(Scene difference descriptions)
===============

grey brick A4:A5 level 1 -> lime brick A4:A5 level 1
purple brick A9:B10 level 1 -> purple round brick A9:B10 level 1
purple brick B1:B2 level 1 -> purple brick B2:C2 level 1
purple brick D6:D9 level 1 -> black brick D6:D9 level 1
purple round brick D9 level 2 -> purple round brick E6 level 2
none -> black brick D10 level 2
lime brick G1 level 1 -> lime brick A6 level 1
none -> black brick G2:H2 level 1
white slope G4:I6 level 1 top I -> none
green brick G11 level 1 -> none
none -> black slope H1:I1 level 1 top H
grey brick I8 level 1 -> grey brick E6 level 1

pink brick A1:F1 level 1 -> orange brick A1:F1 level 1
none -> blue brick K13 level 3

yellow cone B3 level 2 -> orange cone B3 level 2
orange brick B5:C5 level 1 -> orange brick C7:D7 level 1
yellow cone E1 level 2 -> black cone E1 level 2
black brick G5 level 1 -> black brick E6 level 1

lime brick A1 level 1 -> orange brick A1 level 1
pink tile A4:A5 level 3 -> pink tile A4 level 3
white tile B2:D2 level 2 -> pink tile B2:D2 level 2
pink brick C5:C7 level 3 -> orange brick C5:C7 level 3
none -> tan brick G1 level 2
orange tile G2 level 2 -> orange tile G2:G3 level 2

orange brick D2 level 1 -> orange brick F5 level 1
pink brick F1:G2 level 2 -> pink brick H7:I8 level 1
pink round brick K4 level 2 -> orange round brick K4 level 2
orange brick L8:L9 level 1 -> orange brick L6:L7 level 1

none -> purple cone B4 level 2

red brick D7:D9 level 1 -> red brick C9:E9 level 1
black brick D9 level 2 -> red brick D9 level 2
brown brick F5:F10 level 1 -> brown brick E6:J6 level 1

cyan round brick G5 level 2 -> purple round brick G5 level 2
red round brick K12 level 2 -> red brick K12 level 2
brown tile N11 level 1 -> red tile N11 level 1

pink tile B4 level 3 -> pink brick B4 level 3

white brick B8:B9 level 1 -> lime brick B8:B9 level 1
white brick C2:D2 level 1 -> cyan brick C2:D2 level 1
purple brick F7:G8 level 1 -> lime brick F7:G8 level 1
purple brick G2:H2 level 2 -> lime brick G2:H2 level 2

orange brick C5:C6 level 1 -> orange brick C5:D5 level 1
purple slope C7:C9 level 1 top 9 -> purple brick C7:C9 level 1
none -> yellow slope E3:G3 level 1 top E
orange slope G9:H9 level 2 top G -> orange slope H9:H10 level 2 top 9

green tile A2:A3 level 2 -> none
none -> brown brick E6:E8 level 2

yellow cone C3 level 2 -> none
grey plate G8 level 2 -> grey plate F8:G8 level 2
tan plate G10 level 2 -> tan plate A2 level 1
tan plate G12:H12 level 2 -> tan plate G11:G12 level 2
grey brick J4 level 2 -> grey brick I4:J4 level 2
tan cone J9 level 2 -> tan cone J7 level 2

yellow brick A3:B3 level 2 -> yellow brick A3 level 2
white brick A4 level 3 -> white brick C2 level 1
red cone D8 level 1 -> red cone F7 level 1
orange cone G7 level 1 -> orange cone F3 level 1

===============

▶ [Exercise directions]
Please retype the data, matching it exactly.

▶ [Answer box]
grey brick A4:A5 level 1 -> lime brick A4:A5 level 1
purple brick A9:B10 level 1 -> purple round brick A9:B10 level 1
purple brick B1:B2 level 1 -> purple brick B2:C2 level 1
purple brick D6:D9 level 1 -> black brick D6:D9 level 1
purple round brick D9 level 2 -> purple round brick E6 level 2
none -> black brick D10 level 2
lime brick G1 level 1 -> lime brick A6 level 1
none -> black brick G2:H2 level 1
white slope G4:I6 level 1 top I -> none
green brick G11 level 1 -> none
none -> black slope H1:I1 level 1 top H
grey brick I8 level 1 -> grey brick E6 level 1

pink brick A1:F1 level 1 -> orange brick A1:F1 level 1
none -> blue brick K13 level 3

yellow cone B3 level 2 -> orange cone B3 level 2
orange brick B5:C5 level 1 -> orange brick C7:D7 level 1
yellow cone E1 level 2 -> black cone E1 level 2
black brick G5 level 1 -> black brick E6 level 1

lime brick A1 level 1 -> orange brick A1 level 1
pink tile A4:A5 level 3 -> pink tile A4 level 3
white tile B2:D2 level 2 -> pink tile B2:D2 level 2
pink brick C5:C7 level 3 -> orange brick C5:C7 level 3
none -> tan brick G1 level 2
orange tile G2 level 2 -> orange tile G2:G3 level 2

orange brick D2 level 1 -> orange brick F5 level 1
pink brick F1:G2 level 2 -> pink brick H7:I8 level 1
pink round brick K4 level 2 -> orange round brick K4 level 2
orange brick L8:L9 level 1 -> orange brick L6:L7 level 1

none -> purple cone B4 level 2

red brick D7:D9 level 1 -> red brick C9:E9 level 1
black brick D9 level 2 -> red brick D9 level 2
brown brick F5:F10 level 1 -> brown brick E6:J6 level 1

cyan round brick G5 level 2 -> purple round brick G5 level 2
red round brick K12 level 2 -> red brick K12 level 2
brown tile N11 level 1 -> red tile N11 level 1

pink tile B4 level 3 -> pink brick B4 level 3

white brick B8:B9 level 1 -> lime brick B8:B9 level 1
white brick C2:D2 level 1 -> cyan brick C2:D2 level 1
purple brick F7:G8 level 1 -> lime brick F7:G8 level 1
purple brick G2:H2 level 2 -> lime brick G2:H2 level 2

orange brick C5:C6 level 1 -> orange brick C5:D5 level 1
purple slope C7:C9 level 1 top 9 -> purple brick C7:C9 level 1
none -> yellow slope E3:G3 level 1 top E
orange slope G9:H9 level 2 top G -> orange slope H9:H10 level 2 top 9

green tile A2:A3 level 2 -> none
none -> brown brick E6:E8 level 2

yellow cone C3 level 2 -> none
grey plate G8 level 2 -> grey plate F8:G8 level 2
tan plate G10 level 2 -> tan plate A2 level 1
tan plate G12:H12 level 2 -> tan plate G11:G12 level 2
grey brick J4 level 2 -> grey brick I4:J4 level 2
tan cone J9 level 2 -> tan cone J7 level 2

yellow brick A3:B3 level 2 -> yellow brick A3 level 2
white brick A4 level 3 -> white brick C2 level 1
red cone D8 level 1 -> red cone F7 level 1
orange cone G7 level 1 -> orange cone F3 level 1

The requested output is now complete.